→ **THE TASK**
Once you find the line with "pink ellipse at" in the entries below, return exactly every line from it through the line with "orange trapezoid at (181, 807): moved".

┌─ PROVIDED RECORDS

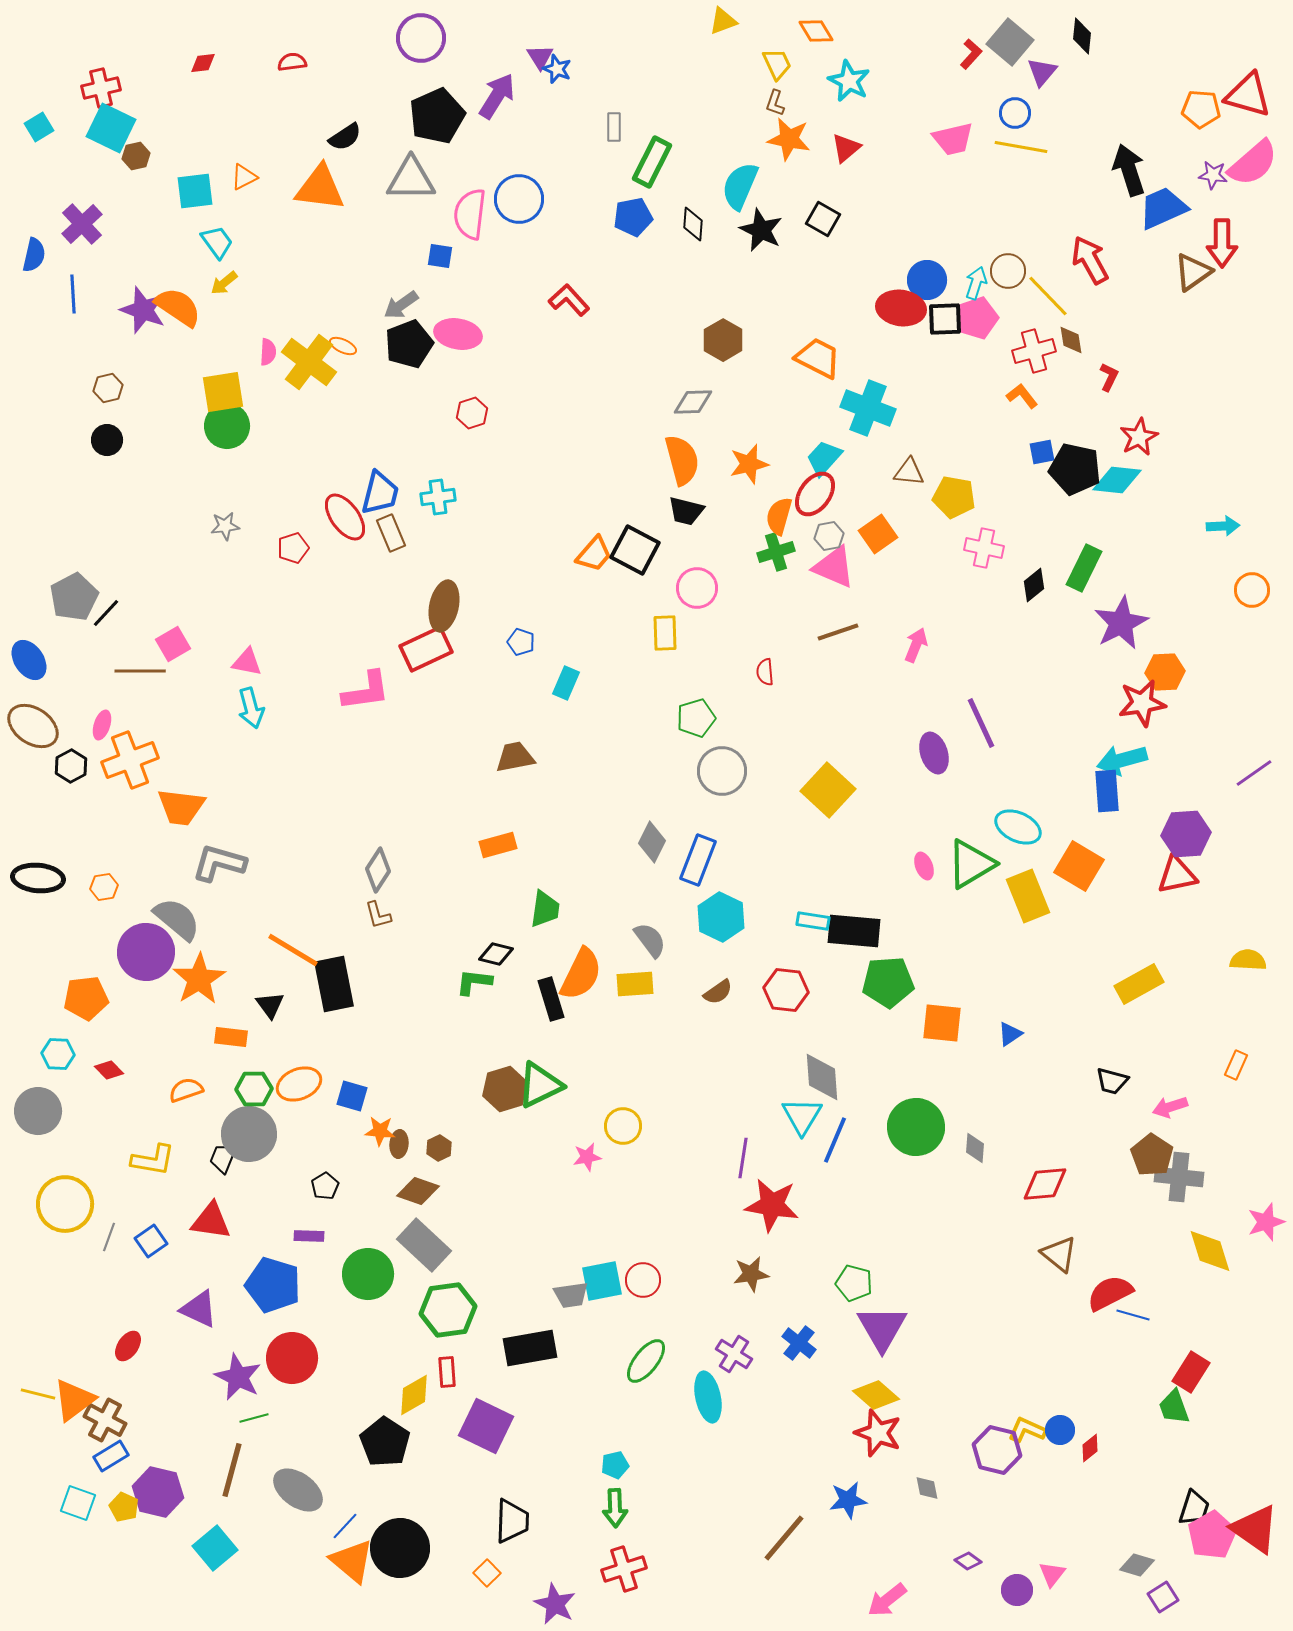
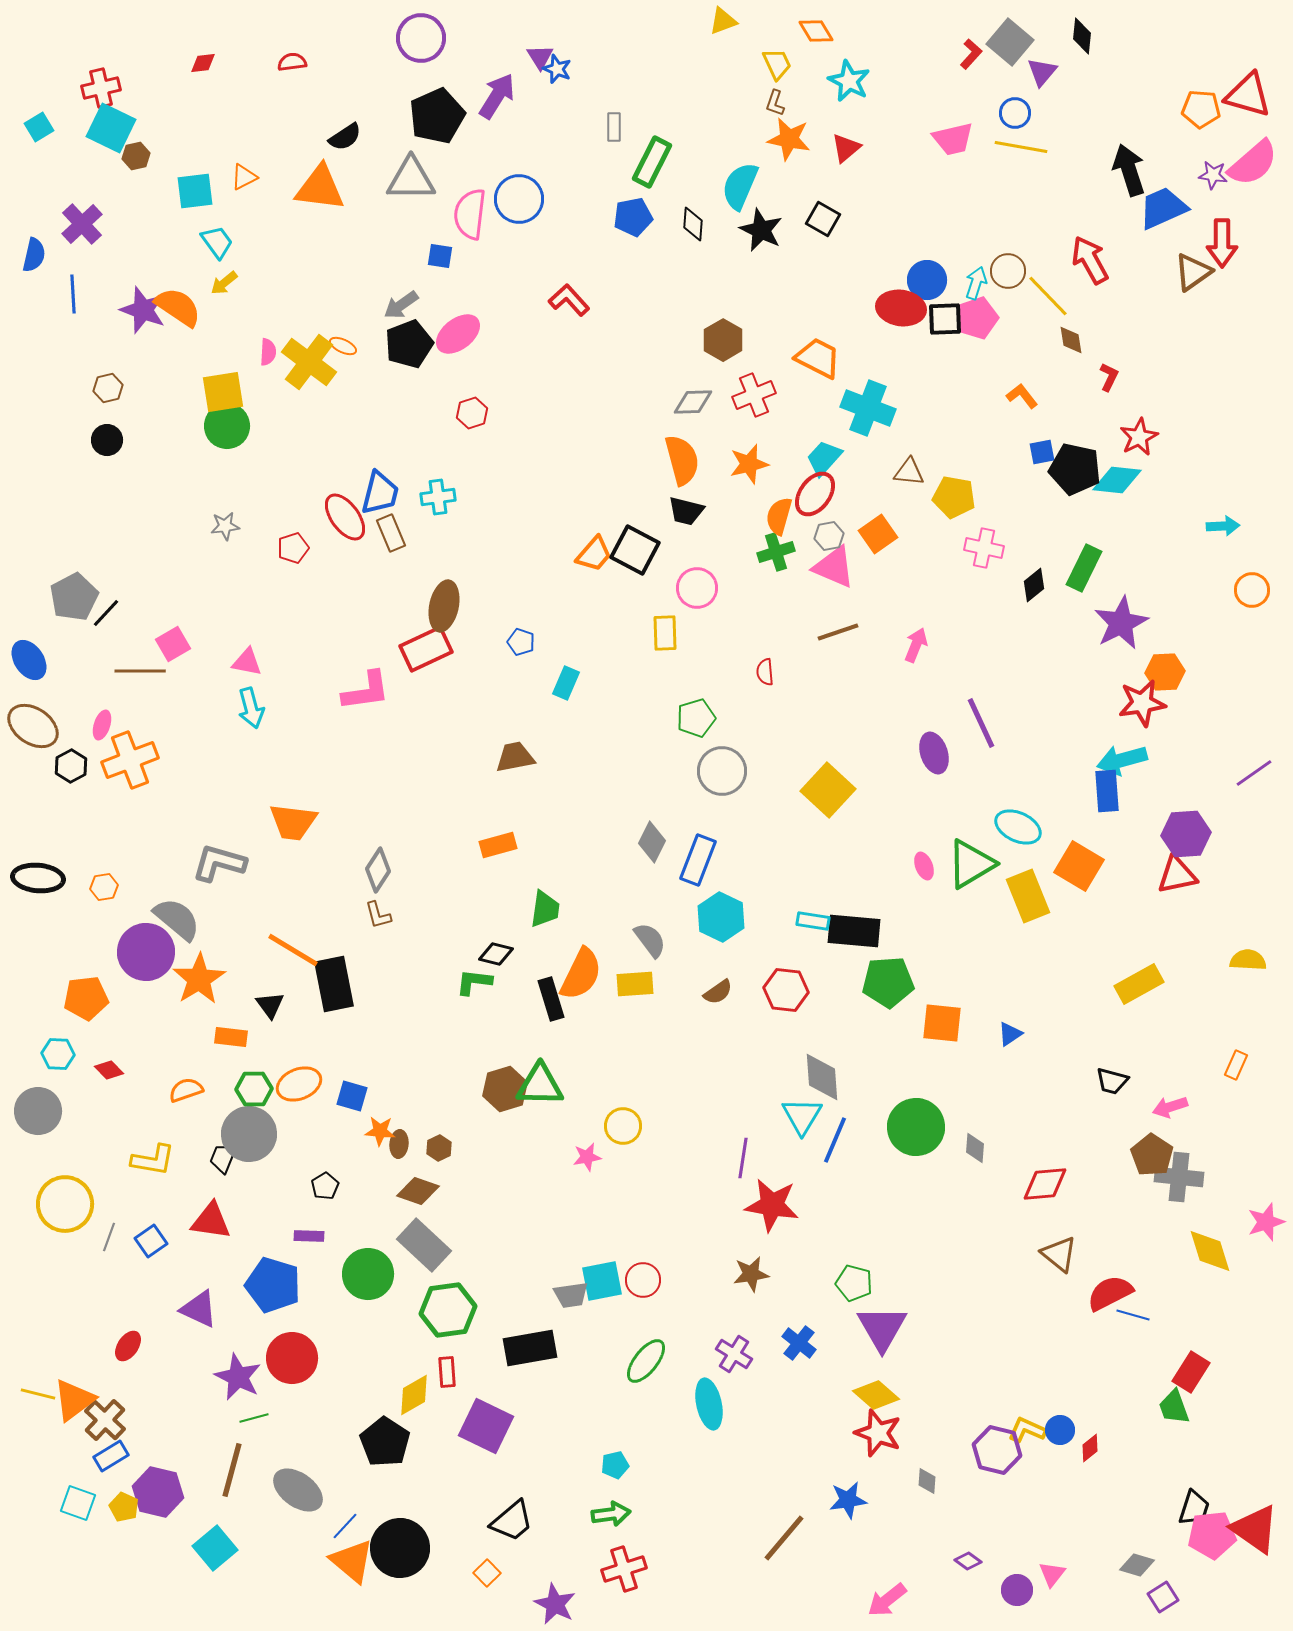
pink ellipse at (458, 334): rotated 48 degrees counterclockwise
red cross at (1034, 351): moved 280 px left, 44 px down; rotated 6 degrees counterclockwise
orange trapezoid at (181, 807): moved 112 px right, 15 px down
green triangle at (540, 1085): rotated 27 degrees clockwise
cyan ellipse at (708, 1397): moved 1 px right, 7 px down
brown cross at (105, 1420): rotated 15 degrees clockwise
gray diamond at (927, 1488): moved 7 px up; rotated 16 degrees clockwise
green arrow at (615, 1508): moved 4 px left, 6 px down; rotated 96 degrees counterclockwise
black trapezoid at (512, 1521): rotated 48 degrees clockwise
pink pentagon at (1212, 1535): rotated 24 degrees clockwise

└─
┌─ PROVIDED RECORDS

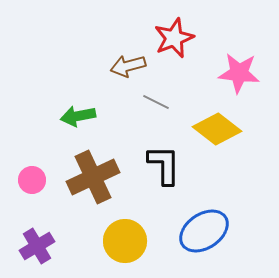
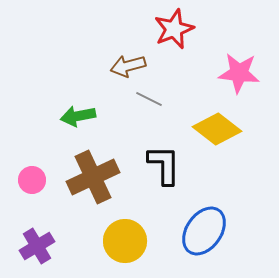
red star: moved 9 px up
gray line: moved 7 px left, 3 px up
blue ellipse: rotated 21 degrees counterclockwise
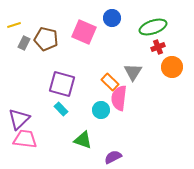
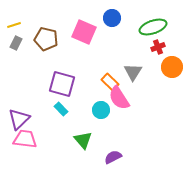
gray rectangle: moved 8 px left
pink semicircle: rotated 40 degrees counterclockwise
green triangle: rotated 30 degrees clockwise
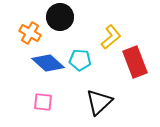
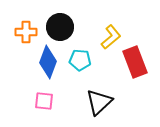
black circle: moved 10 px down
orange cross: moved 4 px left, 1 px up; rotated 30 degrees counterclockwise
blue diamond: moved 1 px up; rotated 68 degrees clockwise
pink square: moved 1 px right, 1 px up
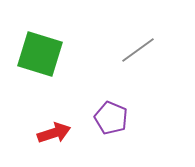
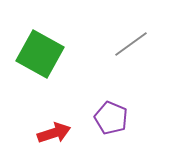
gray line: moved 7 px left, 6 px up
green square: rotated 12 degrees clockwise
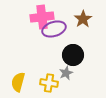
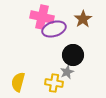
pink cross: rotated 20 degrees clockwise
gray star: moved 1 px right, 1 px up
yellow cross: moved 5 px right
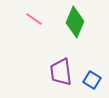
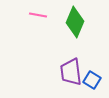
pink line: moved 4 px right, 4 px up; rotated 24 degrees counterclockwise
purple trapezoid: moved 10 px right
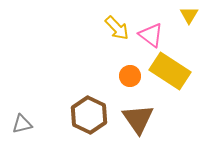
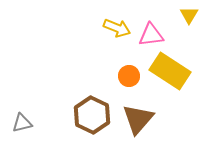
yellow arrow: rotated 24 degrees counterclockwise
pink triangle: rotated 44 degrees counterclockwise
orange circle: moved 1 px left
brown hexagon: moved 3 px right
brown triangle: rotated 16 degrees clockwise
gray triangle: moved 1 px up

└─
┌─ PROVIDED RECORDS

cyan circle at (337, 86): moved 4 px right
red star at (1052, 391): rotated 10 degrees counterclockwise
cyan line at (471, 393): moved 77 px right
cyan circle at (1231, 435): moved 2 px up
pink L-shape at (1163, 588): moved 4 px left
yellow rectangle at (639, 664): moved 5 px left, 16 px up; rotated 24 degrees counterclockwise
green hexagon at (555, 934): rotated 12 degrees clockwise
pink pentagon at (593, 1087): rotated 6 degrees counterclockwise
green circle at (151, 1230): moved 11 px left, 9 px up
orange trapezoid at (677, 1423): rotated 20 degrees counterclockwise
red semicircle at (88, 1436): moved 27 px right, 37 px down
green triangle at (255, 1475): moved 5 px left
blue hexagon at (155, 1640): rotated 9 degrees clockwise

└─

→ **REPLY**
pink ellipse at (458, 334): rotated 48 degrees counterclockwise
red cross at (1034, 351): moved 280 px left, 44 px down; rotated 6 degrees counterclockwise
orange trapezoid at (181, 807): moved 112 px right, 15 px down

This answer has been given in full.